▶ Work required: Scan the material below for every line with the string "tree", and copy those lines.

▶ Data under study:
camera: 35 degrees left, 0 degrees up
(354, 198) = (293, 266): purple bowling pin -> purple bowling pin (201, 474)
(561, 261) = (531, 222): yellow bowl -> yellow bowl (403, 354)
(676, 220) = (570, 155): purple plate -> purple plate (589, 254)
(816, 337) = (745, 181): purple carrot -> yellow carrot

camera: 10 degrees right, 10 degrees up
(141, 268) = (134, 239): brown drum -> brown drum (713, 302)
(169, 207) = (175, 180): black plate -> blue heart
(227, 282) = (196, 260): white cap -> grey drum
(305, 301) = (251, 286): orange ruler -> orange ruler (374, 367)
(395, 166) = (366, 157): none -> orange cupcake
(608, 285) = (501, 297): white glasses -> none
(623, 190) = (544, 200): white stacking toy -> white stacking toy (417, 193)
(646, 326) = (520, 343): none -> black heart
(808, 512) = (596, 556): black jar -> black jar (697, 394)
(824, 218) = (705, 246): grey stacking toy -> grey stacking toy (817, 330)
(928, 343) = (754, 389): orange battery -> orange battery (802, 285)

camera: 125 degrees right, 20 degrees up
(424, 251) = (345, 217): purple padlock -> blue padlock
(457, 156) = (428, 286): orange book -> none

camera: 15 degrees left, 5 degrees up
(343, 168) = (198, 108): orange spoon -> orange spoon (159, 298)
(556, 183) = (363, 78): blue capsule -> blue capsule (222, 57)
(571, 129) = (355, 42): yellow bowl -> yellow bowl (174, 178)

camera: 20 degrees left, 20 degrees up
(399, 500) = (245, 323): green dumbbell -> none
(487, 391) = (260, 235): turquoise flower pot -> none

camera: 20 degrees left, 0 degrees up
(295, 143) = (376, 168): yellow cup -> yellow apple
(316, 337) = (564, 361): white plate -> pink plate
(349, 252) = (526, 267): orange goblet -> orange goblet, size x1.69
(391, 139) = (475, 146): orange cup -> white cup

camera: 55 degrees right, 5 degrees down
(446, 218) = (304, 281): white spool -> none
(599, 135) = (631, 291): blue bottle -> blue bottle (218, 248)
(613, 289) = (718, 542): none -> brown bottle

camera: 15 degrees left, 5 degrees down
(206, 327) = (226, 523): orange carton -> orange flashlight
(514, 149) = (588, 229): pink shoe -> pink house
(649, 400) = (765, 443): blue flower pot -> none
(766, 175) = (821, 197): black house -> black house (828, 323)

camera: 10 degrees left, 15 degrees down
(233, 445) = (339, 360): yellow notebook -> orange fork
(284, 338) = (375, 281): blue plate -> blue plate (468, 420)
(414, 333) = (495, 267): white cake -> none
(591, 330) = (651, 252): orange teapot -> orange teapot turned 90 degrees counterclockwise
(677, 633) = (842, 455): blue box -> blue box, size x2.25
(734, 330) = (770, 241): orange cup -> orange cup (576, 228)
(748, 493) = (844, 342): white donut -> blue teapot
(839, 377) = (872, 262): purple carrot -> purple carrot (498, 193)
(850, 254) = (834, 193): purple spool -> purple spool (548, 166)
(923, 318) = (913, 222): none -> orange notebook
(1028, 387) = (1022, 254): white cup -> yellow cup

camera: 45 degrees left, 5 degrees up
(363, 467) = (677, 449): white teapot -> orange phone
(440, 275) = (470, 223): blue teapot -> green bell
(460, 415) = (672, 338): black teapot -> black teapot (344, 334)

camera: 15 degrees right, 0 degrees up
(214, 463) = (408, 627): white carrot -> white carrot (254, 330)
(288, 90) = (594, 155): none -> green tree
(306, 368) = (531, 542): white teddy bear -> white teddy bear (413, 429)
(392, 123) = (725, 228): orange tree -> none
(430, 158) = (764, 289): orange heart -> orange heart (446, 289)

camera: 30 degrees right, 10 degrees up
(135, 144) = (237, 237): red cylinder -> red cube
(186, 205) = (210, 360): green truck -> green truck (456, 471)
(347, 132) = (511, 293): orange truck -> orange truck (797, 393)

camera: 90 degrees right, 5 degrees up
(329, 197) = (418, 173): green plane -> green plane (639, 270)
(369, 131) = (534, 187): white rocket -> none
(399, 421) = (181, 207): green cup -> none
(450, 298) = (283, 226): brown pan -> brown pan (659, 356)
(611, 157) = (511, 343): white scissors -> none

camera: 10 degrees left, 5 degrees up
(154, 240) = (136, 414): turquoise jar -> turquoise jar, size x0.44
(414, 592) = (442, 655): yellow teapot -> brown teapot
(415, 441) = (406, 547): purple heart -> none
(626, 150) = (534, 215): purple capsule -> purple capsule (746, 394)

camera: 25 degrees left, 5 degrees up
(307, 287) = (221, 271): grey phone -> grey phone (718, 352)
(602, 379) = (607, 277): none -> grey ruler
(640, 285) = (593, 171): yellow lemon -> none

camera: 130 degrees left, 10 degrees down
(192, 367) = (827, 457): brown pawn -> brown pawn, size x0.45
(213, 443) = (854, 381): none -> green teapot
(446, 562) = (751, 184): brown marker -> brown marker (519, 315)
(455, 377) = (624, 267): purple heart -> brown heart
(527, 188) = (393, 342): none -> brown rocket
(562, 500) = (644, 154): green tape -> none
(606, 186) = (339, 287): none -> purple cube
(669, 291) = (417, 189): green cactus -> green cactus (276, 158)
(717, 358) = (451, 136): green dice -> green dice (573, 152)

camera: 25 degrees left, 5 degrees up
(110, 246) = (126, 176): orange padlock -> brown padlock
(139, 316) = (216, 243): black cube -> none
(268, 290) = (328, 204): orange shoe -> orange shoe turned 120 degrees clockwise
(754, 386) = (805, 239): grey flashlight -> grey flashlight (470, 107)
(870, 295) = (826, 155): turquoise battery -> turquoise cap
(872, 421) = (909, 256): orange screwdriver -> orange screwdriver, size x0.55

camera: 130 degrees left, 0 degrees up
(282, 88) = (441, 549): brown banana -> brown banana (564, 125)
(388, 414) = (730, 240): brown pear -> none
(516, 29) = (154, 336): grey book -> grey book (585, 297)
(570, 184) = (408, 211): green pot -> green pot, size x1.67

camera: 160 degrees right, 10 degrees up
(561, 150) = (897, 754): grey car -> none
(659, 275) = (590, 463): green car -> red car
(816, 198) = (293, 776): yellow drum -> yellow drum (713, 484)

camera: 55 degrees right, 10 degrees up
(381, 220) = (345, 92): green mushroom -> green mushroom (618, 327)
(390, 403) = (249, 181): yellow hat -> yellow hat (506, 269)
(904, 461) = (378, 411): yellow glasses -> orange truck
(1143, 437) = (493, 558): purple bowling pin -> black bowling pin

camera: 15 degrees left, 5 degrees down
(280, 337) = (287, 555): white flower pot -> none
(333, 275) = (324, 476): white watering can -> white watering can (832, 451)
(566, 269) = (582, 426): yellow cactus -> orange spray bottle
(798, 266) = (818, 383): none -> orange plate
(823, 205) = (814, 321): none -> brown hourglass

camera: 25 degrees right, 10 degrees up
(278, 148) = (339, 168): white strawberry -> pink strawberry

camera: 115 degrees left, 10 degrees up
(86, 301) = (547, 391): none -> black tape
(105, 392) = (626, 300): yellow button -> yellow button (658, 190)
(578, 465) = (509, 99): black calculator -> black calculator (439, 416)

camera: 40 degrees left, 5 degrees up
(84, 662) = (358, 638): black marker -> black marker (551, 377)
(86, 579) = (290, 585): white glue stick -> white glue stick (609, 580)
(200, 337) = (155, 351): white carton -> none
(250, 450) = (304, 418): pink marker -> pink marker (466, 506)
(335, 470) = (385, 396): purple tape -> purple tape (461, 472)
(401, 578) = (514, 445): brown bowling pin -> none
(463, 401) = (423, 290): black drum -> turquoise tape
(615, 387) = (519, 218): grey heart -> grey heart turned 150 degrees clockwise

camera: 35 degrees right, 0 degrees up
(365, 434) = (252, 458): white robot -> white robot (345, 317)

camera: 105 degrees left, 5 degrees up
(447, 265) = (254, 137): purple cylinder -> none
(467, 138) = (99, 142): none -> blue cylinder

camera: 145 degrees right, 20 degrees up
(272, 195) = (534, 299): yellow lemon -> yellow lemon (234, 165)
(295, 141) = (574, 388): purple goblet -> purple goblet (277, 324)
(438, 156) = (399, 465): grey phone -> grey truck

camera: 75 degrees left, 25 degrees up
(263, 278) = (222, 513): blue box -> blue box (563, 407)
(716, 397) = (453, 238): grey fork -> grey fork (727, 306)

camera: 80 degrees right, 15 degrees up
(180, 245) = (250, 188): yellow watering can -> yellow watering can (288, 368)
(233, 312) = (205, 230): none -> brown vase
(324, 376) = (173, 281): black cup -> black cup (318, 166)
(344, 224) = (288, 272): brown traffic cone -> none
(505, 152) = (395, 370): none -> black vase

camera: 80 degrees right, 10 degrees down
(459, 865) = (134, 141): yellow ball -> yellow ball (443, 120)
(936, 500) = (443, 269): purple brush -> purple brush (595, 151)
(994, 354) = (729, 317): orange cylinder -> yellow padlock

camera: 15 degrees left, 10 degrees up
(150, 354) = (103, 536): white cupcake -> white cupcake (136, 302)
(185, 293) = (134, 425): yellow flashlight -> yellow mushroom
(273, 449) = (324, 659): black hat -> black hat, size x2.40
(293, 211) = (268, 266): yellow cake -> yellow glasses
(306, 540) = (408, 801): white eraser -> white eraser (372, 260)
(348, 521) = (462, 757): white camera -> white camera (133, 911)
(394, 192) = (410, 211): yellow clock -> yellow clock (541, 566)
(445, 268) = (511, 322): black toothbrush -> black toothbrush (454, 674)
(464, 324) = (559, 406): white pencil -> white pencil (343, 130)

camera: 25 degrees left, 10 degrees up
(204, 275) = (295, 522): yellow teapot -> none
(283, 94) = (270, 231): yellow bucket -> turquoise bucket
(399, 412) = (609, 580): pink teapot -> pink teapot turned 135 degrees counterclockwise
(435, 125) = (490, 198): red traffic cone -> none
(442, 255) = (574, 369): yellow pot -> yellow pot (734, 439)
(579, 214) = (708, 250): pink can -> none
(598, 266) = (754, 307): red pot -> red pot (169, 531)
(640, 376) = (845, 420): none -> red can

▶ Answer area:
(288, 90) = (594, 155): none -> green tree
(392, 123) = (725, 228): orange tree -> none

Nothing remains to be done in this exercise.